- AIM
Reproduce the listing below word for word, starting from its first line and ending with the line that contains "gray trapezoid: moved 8 px left".

- THE RECORDS
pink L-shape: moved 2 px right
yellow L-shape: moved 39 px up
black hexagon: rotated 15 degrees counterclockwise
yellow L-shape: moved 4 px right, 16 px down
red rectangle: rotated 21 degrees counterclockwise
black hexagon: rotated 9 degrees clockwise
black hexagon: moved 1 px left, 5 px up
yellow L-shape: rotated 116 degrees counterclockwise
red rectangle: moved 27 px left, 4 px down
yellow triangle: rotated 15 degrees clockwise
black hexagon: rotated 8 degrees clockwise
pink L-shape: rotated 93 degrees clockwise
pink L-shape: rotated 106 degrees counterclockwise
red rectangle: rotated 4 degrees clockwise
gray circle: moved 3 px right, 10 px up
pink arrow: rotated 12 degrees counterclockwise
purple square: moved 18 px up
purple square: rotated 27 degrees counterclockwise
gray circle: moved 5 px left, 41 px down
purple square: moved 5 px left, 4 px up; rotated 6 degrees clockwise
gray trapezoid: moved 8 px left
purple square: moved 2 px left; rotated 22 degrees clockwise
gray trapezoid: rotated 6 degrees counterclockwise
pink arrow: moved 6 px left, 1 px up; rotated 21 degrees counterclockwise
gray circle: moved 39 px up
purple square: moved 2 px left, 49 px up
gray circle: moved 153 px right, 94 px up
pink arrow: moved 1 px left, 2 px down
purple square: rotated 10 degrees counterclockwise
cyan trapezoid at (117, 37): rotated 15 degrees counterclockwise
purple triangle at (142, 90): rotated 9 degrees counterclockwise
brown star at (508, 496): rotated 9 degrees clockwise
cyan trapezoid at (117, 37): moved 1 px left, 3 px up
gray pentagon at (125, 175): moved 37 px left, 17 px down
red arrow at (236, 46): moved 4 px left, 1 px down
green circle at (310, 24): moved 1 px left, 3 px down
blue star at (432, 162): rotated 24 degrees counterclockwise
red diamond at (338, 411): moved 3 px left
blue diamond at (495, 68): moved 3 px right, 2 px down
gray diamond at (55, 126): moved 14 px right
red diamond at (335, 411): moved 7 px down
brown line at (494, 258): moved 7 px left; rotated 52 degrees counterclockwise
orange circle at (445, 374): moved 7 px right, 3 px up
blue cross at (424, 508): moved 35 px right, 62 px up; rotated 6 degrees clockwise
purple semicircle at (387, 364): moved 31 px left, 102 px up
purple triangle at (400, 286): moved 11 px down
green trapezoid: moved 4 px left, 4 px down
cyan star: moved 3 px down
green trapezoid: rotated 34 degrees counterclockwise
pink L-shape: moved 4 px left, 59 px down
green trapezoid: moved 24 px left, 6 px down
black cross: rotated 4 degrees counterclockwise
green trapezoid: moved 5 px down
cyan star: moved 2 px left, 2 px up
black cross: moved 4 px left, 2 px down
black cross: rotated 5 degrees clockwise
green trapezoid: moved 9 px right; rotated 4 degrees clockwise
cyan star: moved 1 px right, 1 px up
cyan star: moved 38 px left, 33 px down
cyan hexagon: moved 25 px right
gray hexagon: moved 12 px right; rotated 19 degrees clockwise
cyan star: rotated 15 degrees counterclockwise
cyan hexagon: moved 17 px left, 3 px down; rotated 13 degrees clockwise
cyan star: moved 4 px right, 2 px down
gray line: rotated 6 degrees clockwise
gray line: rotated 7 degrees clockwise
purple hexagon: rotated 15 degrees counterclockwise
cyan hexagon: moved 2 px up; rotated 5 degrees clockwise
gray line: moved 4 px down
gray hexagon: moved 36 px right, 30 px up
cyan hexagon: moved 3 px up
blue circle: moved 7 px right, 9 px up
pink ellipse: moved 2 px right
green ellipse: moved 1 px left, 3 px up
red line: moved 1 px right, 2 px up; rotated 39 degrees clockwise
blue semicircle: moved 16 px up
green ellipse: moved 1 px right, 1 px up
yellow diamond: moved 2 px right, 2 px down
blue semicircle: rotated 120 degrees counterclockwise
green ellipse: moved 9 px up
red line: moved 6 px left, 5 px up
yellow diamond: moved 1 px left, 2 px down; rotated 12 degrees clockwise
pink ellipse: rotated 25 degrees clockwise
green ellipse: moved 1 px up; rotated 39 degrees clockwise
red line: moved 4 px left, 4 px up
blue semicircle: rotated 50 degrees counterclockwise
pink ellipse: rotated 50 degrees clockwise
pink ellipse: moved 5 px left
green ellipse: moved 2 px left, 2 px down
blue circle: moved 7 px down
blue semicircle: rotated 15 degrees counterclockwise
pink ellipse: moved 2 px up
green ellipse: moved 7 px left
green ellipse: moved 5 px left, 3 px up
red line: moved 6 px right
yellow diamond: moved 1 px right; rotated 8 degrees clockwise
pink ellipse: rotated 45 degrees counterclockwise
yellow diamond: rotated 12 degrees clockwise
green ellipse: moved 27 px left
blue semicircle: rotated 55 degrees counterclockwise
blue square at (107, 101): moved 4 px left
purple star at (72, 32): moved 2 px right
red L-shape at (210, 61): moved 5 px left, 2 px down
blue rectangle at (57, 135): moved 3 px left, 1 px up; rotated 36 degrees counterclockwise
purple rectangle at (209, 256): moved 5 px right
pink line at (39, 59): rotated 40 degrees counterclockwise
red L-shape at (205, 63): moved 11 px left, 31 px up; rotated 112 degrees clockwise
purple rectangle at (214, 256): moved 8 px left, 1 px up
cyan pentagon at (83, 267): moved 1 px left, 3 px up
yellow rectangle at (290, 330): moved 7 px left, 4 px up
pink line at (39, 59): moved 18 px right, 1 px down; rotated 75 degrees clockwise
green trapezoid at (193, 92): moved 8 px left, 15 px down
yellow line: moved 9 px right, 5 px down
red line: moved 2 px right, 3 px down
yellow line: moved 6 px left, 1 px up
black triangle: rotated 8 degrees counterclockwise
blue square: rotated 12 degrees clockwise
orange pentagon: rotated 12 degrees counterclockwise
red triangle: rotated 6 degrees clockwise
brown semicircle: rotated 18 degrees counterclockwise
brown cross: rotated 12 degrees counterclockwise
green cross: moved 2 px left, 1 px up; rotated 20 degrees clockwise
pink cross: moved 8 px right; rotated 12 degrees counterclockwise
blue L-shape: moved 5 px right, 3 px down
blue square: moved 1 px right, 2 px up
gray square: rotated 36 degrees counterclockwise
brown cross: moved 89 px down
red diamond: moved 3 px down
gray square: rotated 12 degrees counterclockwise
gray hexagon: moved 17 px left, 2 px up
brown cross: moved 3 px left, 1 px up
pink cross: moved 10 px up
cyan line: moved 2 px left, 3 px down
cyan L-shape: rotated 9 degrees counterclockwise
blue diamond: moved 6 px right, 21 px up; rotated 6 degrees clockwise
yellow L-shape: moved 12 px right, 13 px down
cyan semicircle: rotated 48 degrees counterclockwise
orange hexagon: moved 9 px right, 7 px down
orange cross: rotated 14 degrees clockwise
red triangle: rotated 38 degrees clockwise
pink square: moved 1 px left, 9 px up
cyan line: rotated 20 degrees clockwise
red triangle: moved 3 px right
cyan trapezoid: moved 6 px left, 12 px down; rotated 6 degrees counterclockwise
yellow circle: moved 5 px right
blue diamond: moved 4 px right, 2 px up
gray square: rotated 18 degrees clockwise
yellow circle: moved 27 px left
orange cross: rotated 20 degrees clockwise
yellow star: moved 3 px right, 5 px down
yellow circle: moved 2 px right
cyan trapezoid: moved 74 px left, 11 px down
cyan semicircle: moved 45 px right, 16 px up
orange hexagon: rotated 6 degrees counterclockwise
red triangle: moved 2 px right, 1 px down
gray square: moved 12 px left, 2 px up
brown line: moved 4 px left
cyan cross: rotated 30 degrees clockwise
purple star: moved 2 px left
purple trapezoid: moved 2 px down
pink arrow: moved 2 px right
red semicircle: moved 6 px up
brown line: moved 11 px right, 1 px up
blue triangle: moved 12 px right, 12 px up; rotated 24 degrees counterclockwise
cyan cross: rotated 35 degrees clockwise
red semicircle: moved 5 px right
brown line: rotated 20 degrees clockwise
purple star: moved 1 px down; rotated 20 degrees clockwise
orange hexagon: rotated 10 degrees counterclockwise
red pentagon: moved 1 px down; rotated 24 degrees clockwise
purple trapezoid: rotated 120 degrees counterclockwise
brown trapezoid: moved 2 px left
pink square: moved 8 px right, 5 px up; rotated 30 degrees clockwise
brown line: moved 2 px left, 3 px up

- WRITTEN RESPONSE
pink L-shape: moved 2 px right
yellow L-shape: moved 39 px up
black hexagon: rotated 15 degrees counterclockwise
yellow L-shape: moved 4 px right, 16 px down
red rectangle: rotated 21 degrees counterclockwise
black hexagon: rotated 9 degrees clockwise
black hexagon: moved 1 px left, 5 px up
yellow L-shape: rotated 116 degrees counterclockwise
red rectangle: moved 27 px left, 4 px down
yellow triangle: rotated 15 degrees clockwise
black hexagon: rotated 8 degrees clockwise
pink L-shape: rotated 93 degrees clockwise
pink L-shape: rotated 106 degrees counterclockwise
red rectangle: rotated 4 degrees clockwise
gray circle: moved 3 px right, 10 px up
pink arrow: rotated 12 degrees counterclockwise
purple square: moved 18 px up
purple square: rotated 27 degrees counterclockwise
gray circle: moved 5 px left, 41 px down
purple square: moved 5 px left, 4 px up; rotated 6 degrees clockwise
gray trapezoid: moved 8 px left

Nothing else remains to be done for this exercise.